* **Problem description**: Exact reproduction required: the lines below from the line with "orange 2x2 plate" to the line with "lime 1x1 cone", both ends included, and no others.

───── Dataset extract

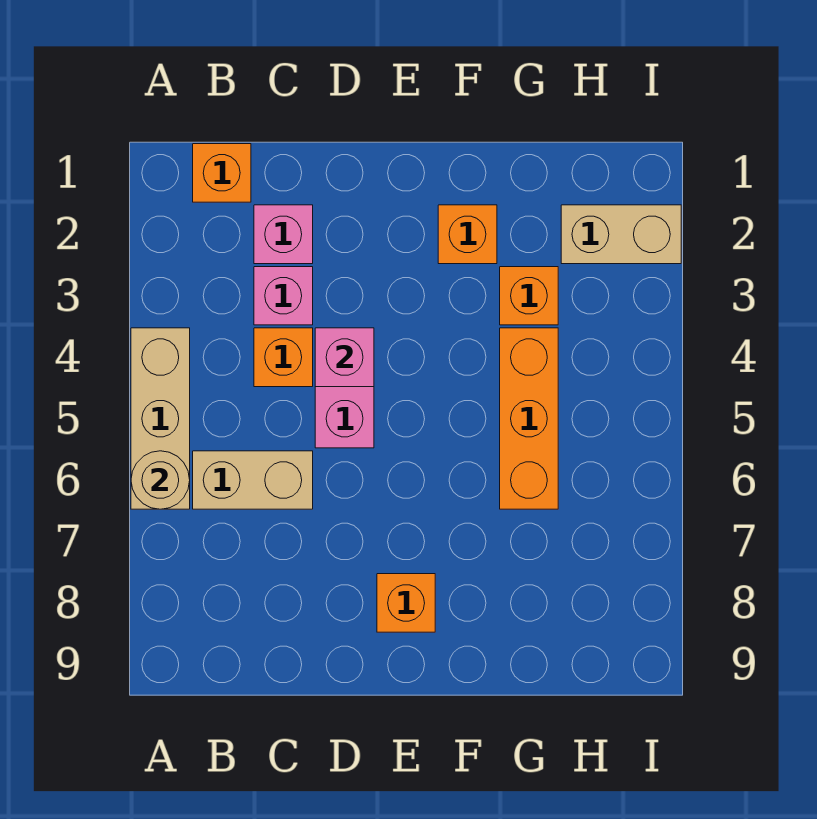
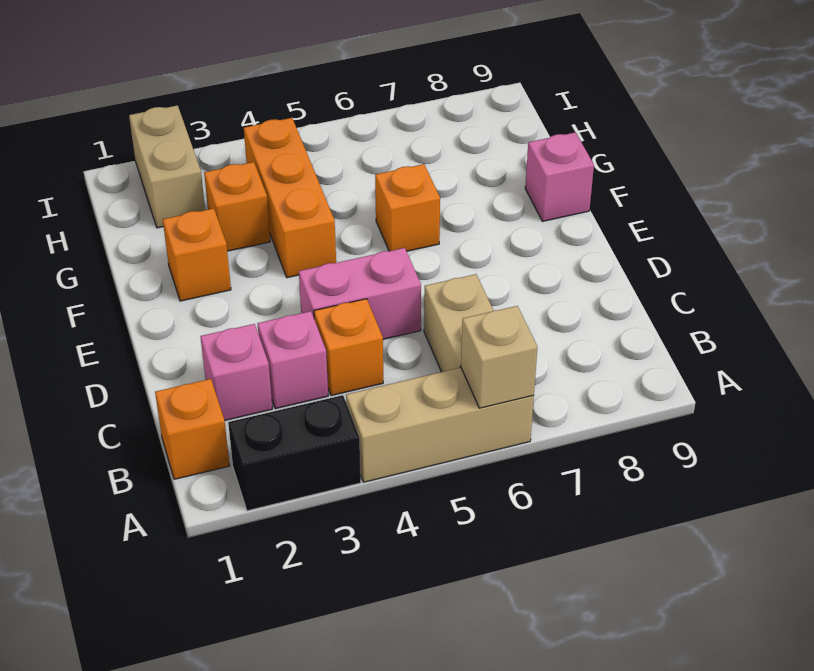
none -> black 1x2 brick [228,395,361,511]
tan 1x1 round brick [131,451,190,509] -> tan 1x1 brick [461,306,537,408]
pink 1x1 brick [315,328,374,387] -> pink 1x1 brick moved to [525,132,594,221]
orange 1x1 brick [377,574,435,632] -> orange 1x1 brick moved to [375,164,440,251]
orange 1x3 brick [500,328,558,509] -> orange 1x3 brick turned to [244,118,336,278]

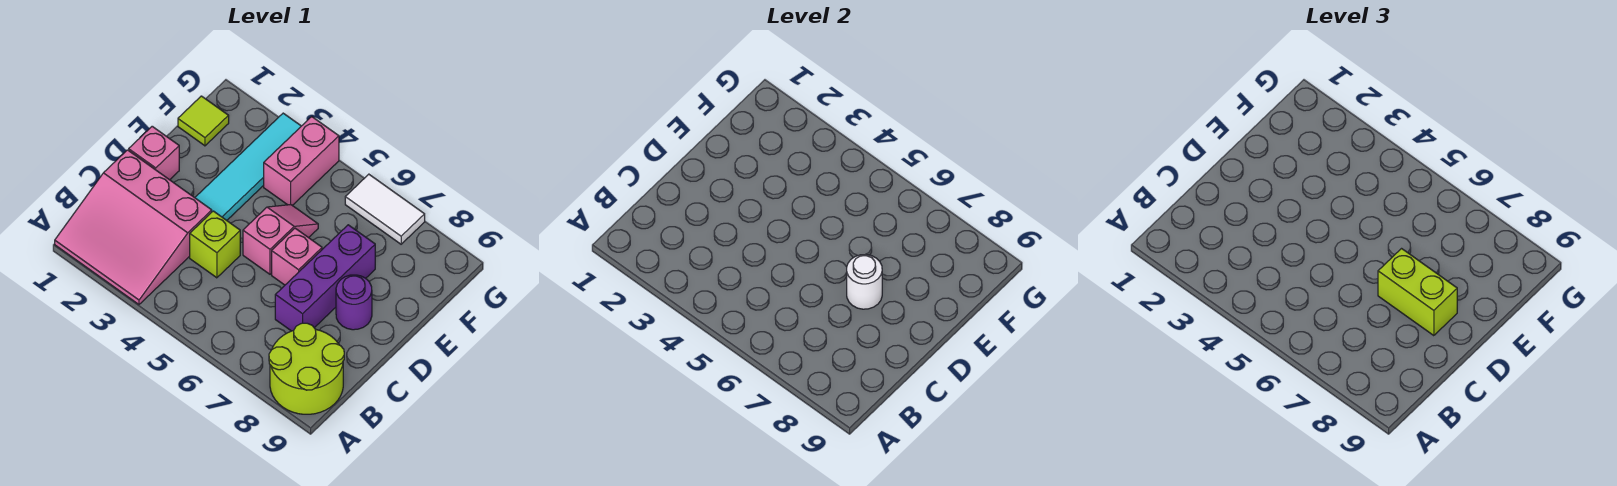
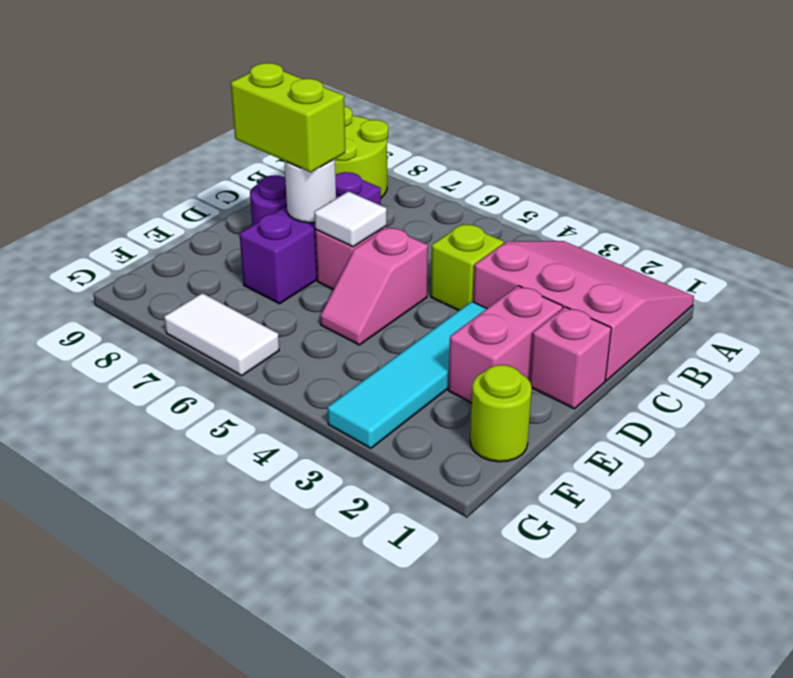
none -> white 1x1 tile [314,191,387,247]
lime 1x1 tile [178,96,229,146] -> lime 1x1 round brick [470,365,532,462]
pink 1x2 brick [264,117,339,205] -> pink 1x2 brick moved to [448,286,563,403]

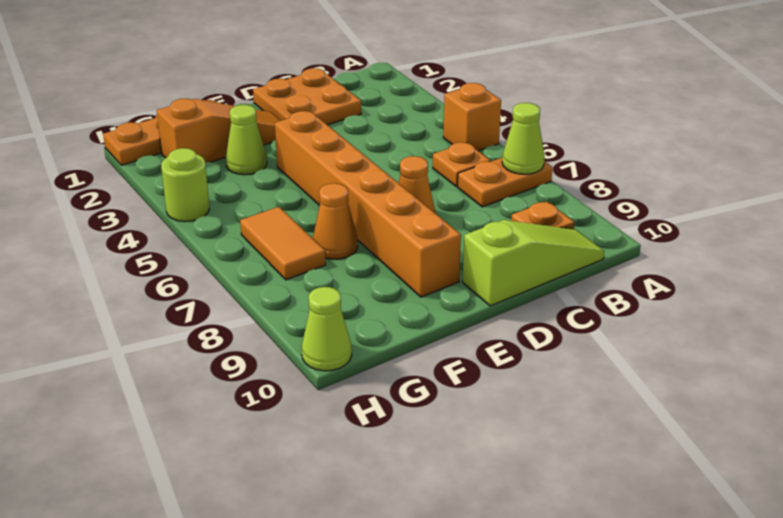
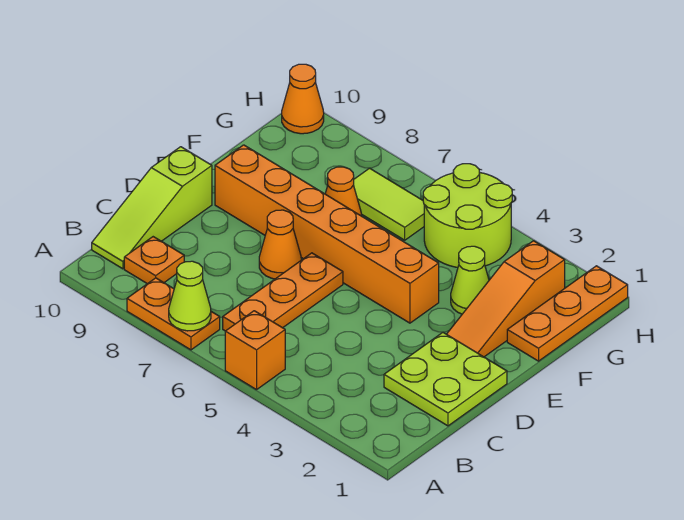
orange 1x2 plate [458,158,552,207] -> orange 1x2 plate turned to [127,278,220,350]
orange 1x1 plate [433,142,491,187] -> orange 1x3 plate [223,253,343,331]
orange 2x2 plate [253,68,361,125] -> lime 2x2 plate [384,333,507,426]
orange 1x2 tile [240,207,326,280] -> lime 1x2 tile [354,168,424,240]
lime 1x1 round brick [161,148,209,222] -> lime 2x2 round brick [423,164,512,268]
lime 1x1 cone [302,287,352,371] -> orange 1x1 cone [282,64,324,134]

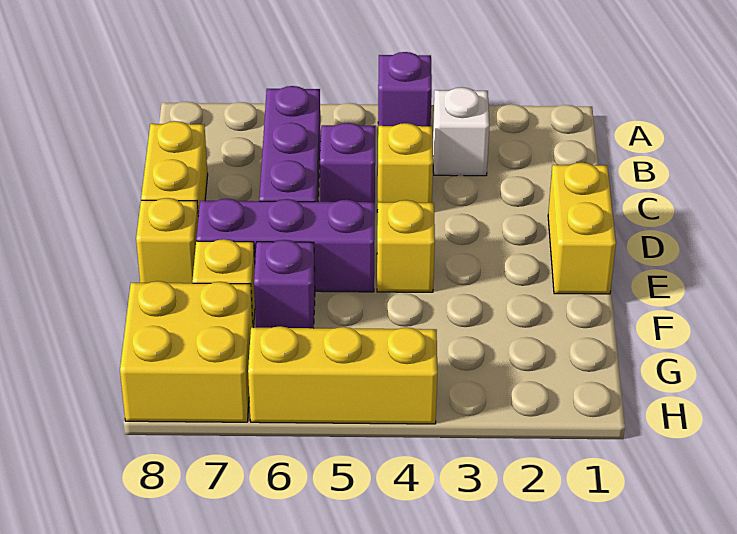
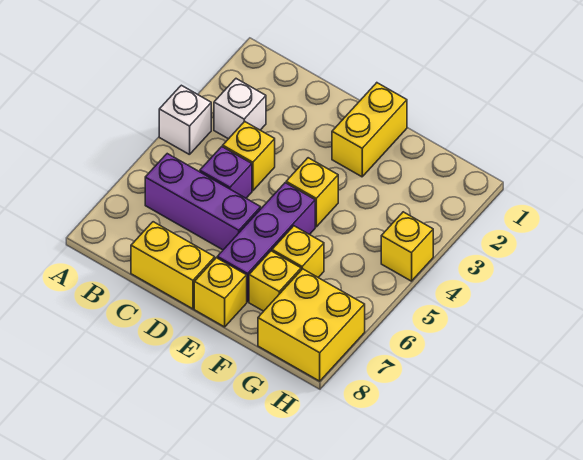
purple 1x1 brick [378,52,432,126] -> white 1x1 brick [159,85,211,155]
yellow 1x2 brick [548,163,616,294] -> yellow 1x2 brick turned to [332,83,407,177]
purple 1x1 brick [254,240,315,328] -> yellow 1x1 brick [272,226,324,277]
yellow 1x3 brick [248,326,437,424] -> yellow 1x1 brick [381,212,433,281]

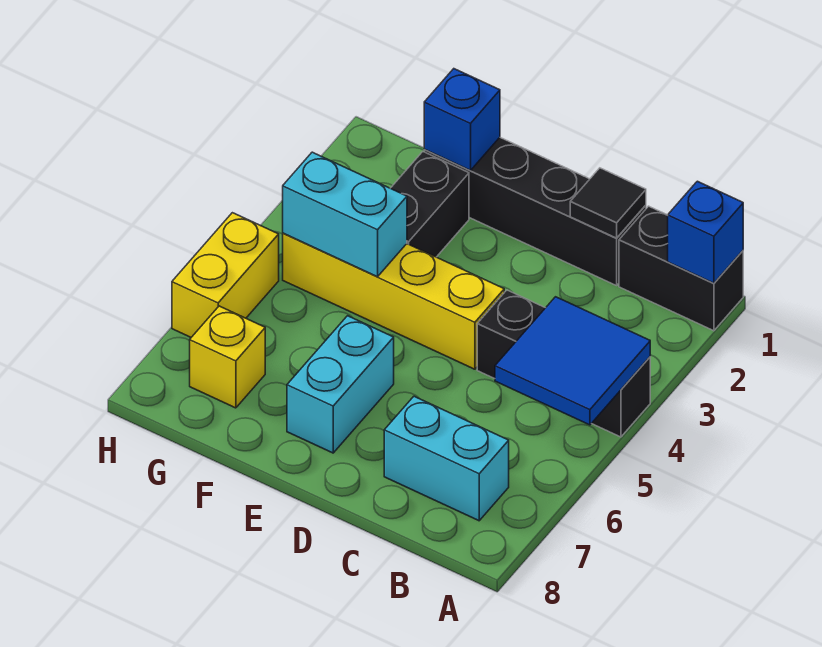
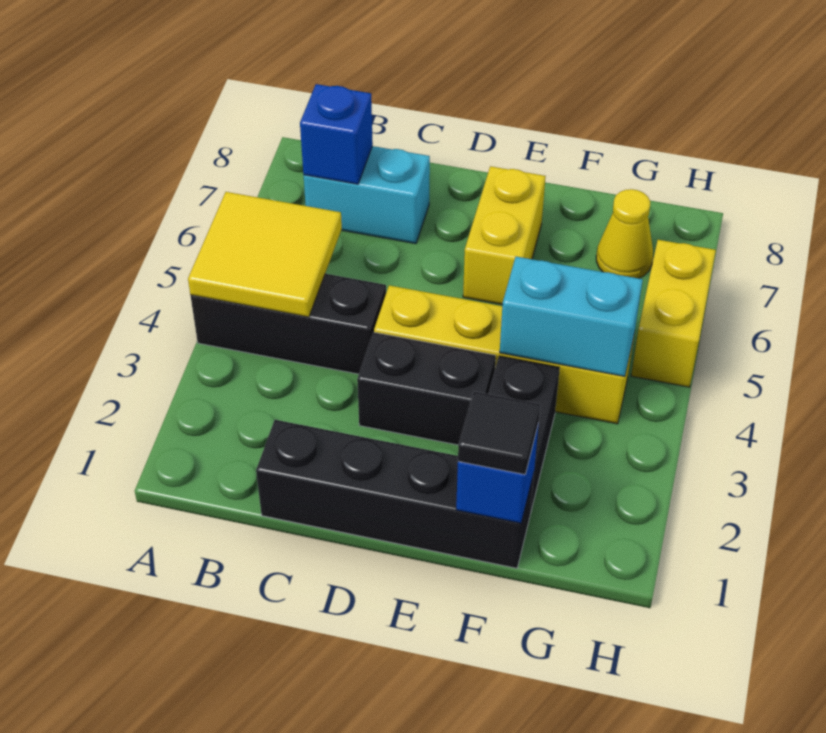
black 1x2 brick [619,206,743,331] -> black 1x2 brick moved to [357,332,496,445]
blue 1x1 brick [668,181,743,283] -> blue 1x1 brick moved to [300,84,373,184]
blue 2x2 tile [495,297,650,425] -> yellow 2x2 tile [188,192,342,317]
black 1x1 tile [570,168,646,238] -> black 1x1 tile moved to [458,391,540,474]
cyan 1x2 brick [287,316,394,453] -> yellow 1x2 brick [463,166,546,305]
yellow 1x1 brick [190,306,265,408] -> yellow 1x1 cone [596,189,653,278]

──────────

* **Finished exercise**:
orange 2x2 plate [253,68,361,125] -> lime 2x2 plate [384,333,507,426]
orange 1x2 tile [240,207,326,280] -> lime 1x2 tile [354,168,424,240]
lime 1x1 round brick [161,148,209,222] -> lime 2x2 round brick [423,164,512,268]
lime 1x1 cone [302,287,352,371] -> orange 1x1 cone [282,64,324,134]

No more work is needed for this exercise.